● **Task requirements**
Each line from the one containing "D2: LED white" to the end of the records should be copied exactly, and no other line.

● **Data records**
|---|

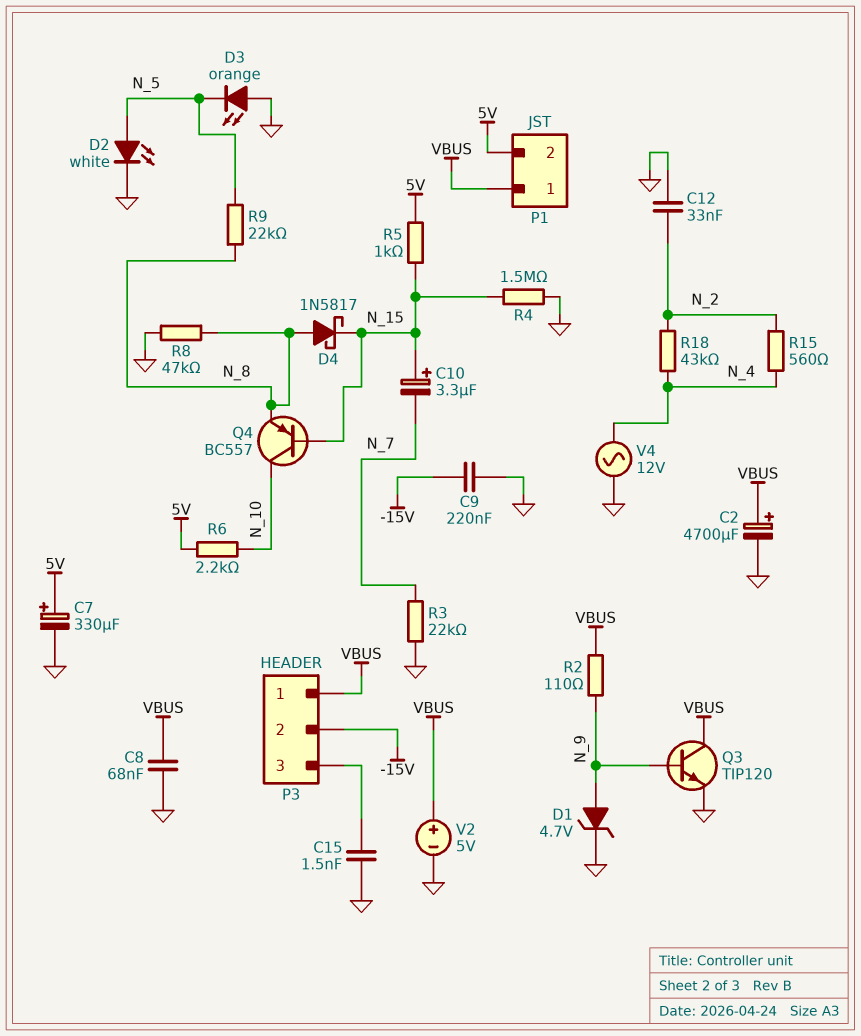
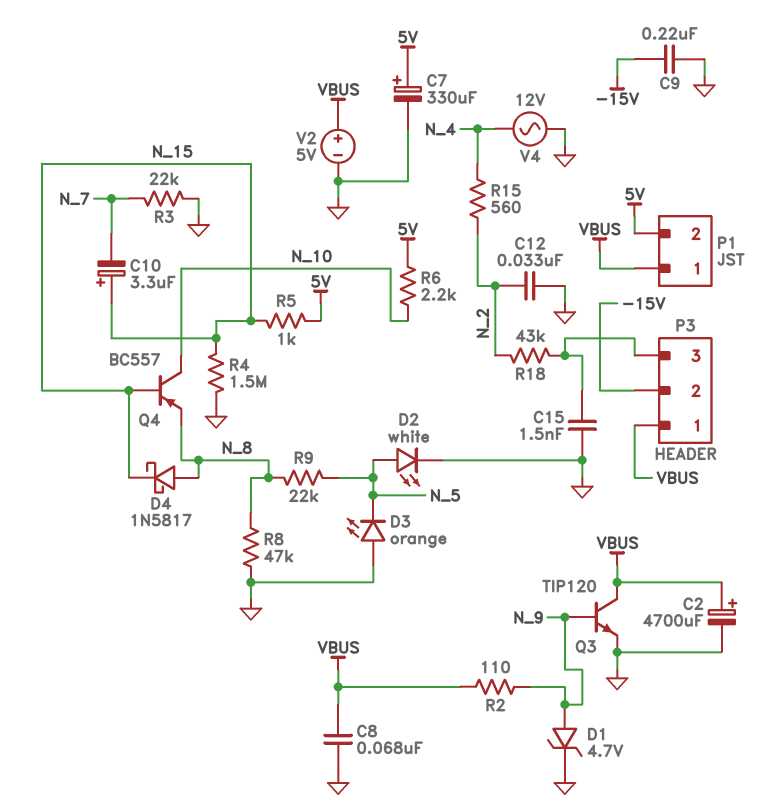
R18: 43k (N_2, N_4) -> 43k (N_2, P3/3)

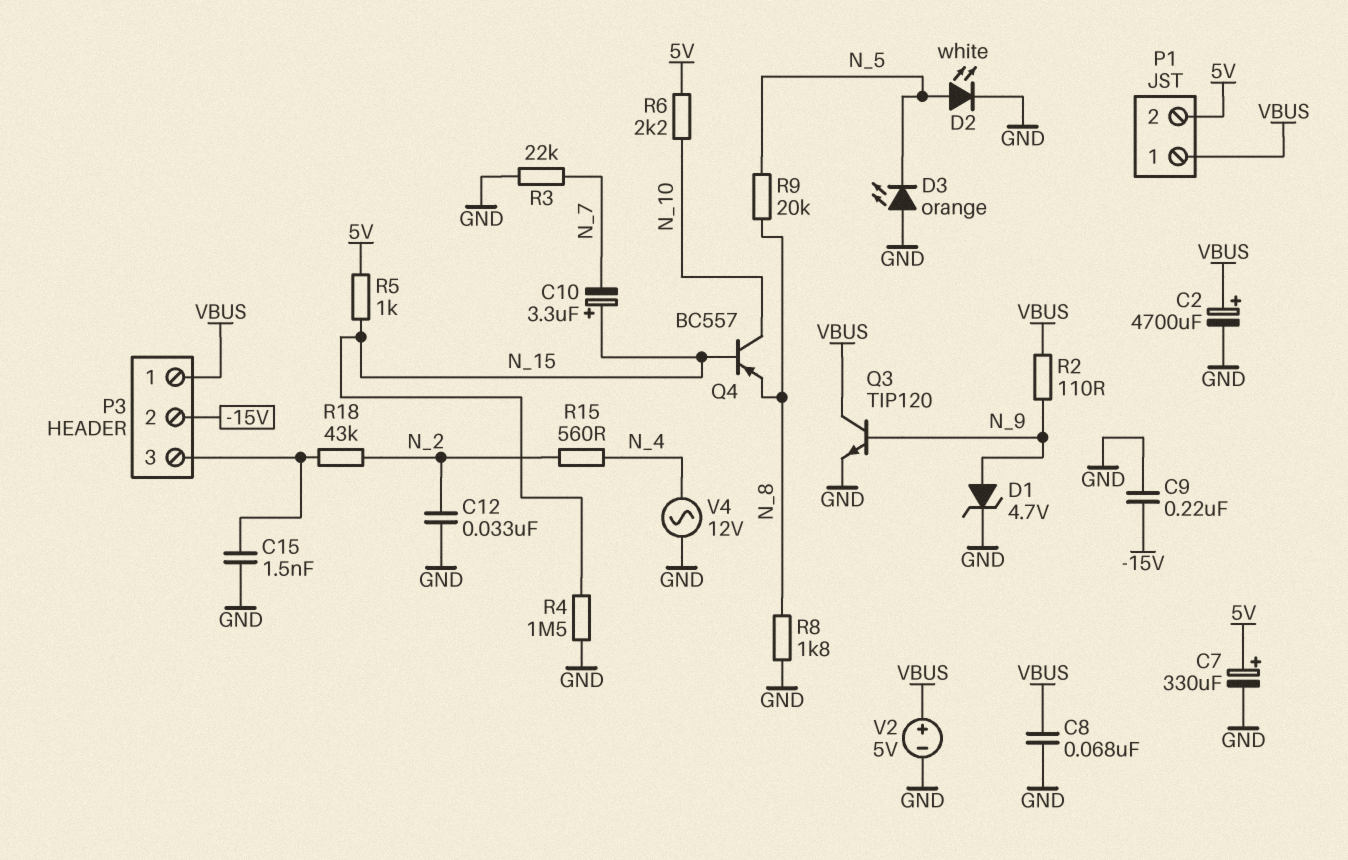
D4: schottky 1N5817 (A N_8, K N_15) -> none
R8: 47k (GND, N_8) -> 1.8k (GND, N_8)
R9: 22k (N_5, N_8) -> 20k (N_5, N_8)

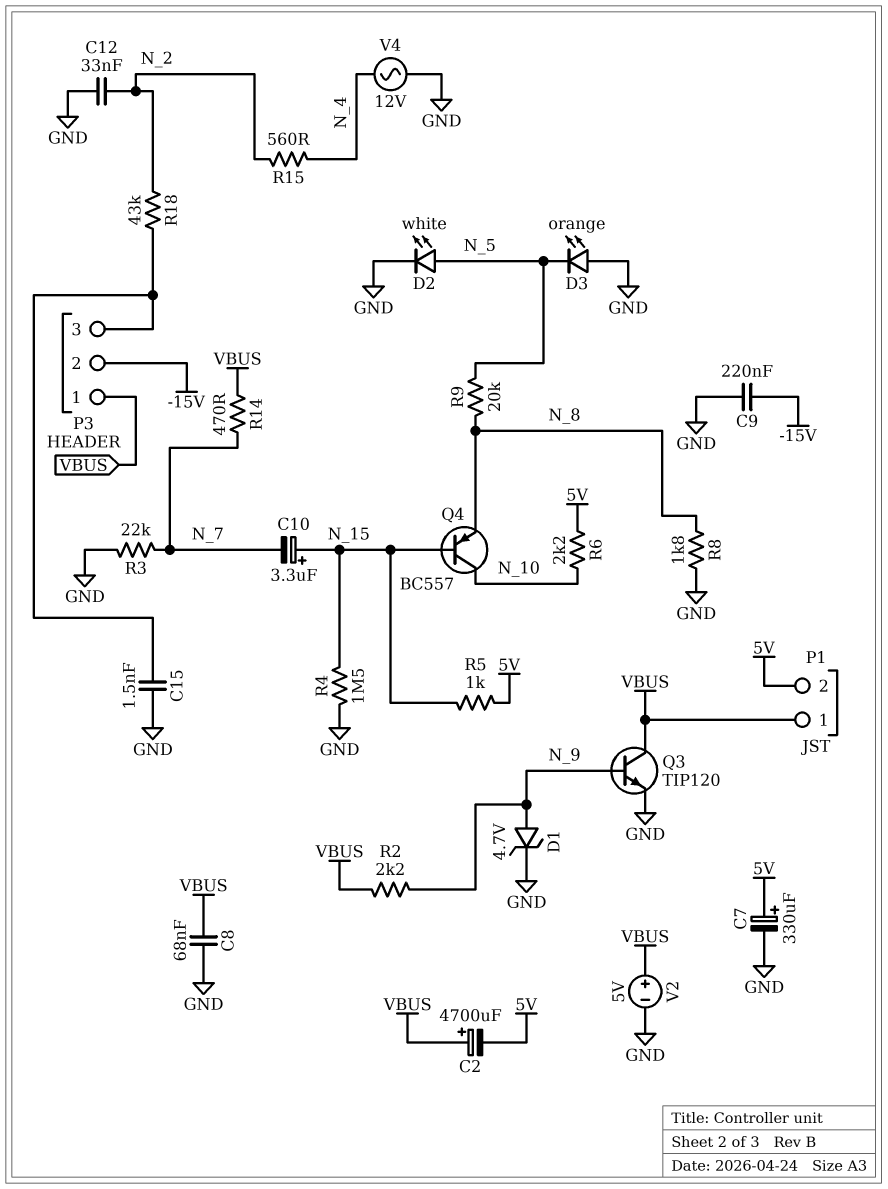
C2: 4700uF (plus VBUS, minus GND) -> 4700uF (plus VBUS, minus 5V)
R2: 110 (N_9, VBUS) -> 2.2k (N_9, VBUS)
R14: none -> 470 (N_7, VBUS)

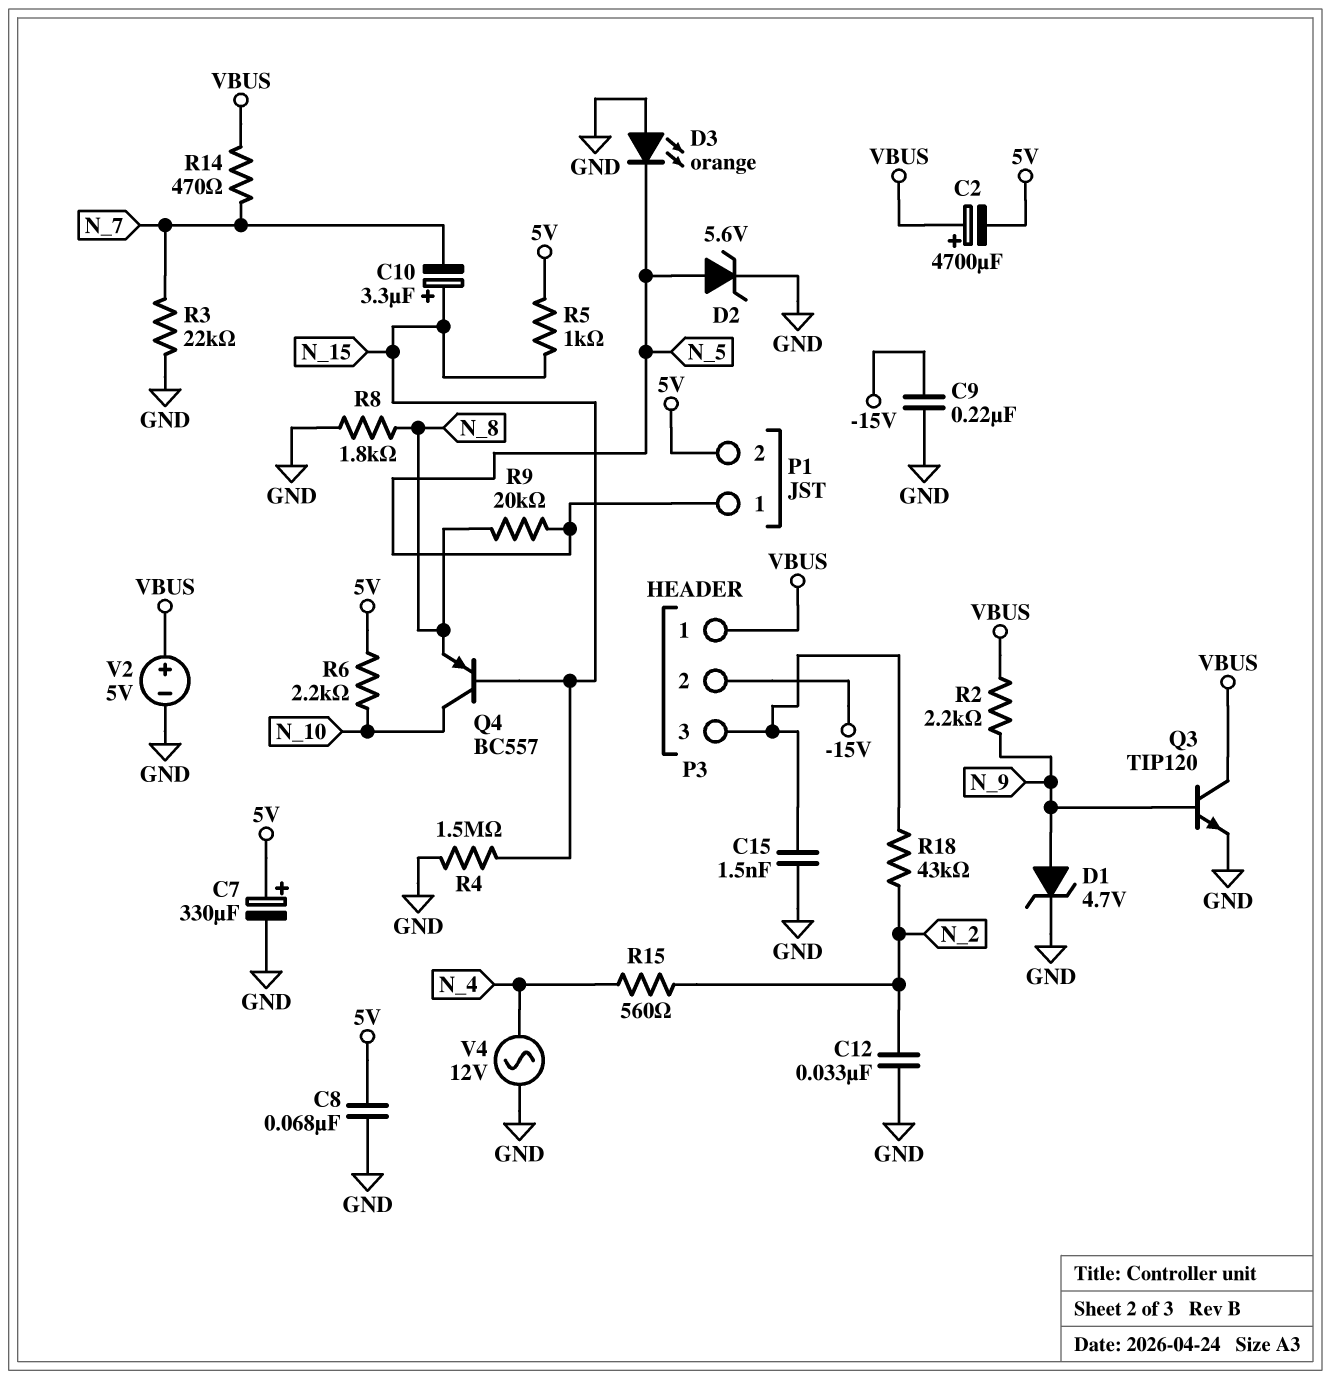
C8: 68nF (GND, VBUS) -> 68nF (5V, GND)
D2: LED white (A N_5, K GND) -> zener 5.6V (A N_5, K GND)
P1 pin 1: VBUS -> N_5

|---|

● **Written response**
D2: LED white (A N_5, K GND) -> zener 5.6V (A N_5, K GND)
P1 pin 1: VBUS -> N_5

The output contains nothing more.